■ Exercise objective: Every record needs to be repeated exactly; its pictures do not.

■ The input:
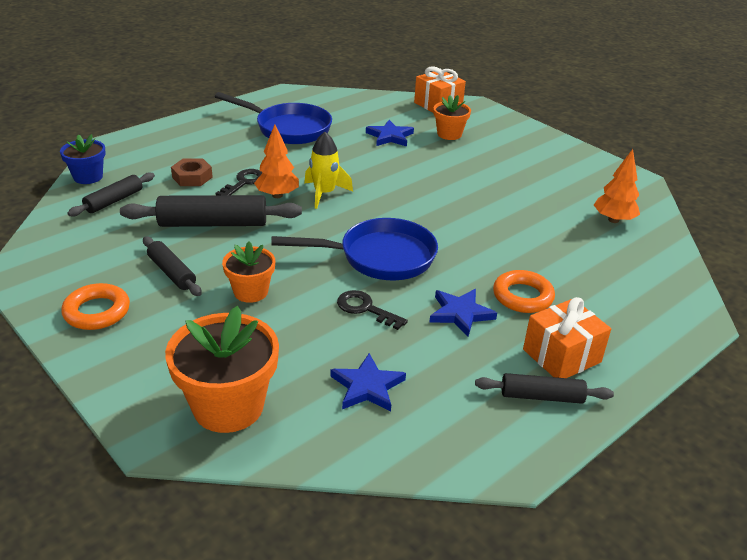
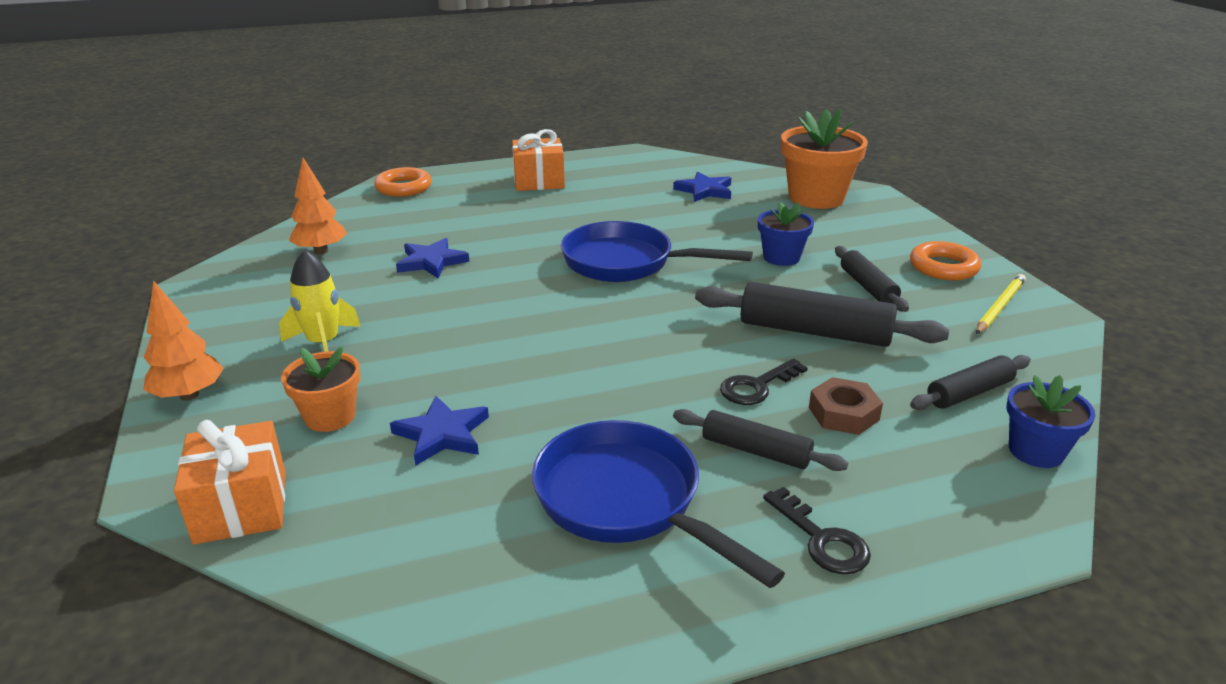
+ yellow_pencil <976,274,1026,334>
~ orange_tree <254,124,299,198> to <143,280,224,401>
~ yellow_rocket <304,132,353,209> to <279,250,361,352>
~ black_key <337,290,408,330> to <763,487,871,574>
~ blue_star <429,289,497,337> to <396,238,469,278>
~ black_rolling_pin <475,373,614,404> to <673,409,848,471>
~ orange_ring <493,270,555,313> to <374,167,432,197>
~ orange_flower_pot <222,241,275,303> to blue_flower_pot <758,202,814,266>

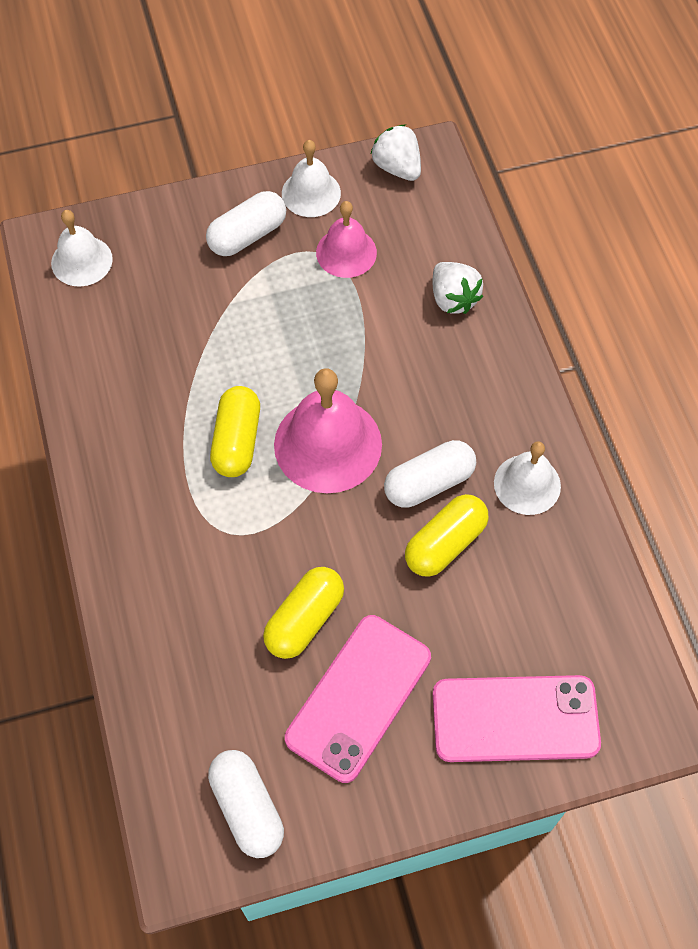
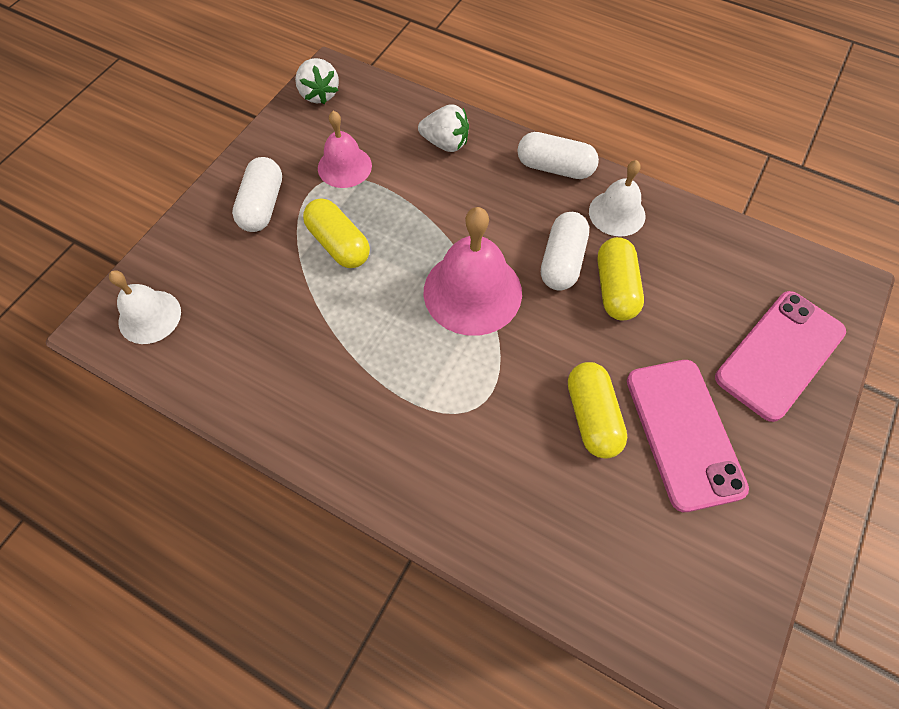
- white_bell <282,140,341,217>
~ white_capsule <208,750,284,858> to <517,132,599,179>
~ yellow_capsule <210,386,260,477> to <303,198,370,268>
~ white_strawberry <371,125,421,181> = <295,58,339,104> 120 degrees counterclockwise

■ Written solution:
+ yellow_pencil <976,274,1026,334>
~ orange_tree <254,124,299,198> to <143,280,224,401>
~ yellow_rocket <304,132,353,209> to <279,250,361,352>
~ black_key <337,290,408,330> to <763,487,871,574>
~ blue_star <429,289,497,337> to <396,238,469,278>
~ black_rolling_pin <475,373,614,404> to <673,409,848,471>
~ orange_ring <493,270,555,313> to <374,167,432,197>
~ orange_flower_pot <222,241,275,303> to blue_flower_pot <758,202,814,266>

- white_bell <282,140,341,217>
~ white_capsule <208,750,284,858> to <517,132,599,179>
~ yellow_capsule <210,386,260,477> to <303,198,370,268>
~ white_strawberry <371,125,421,181> = <295,58,339,104> 120 degrees counterclockwise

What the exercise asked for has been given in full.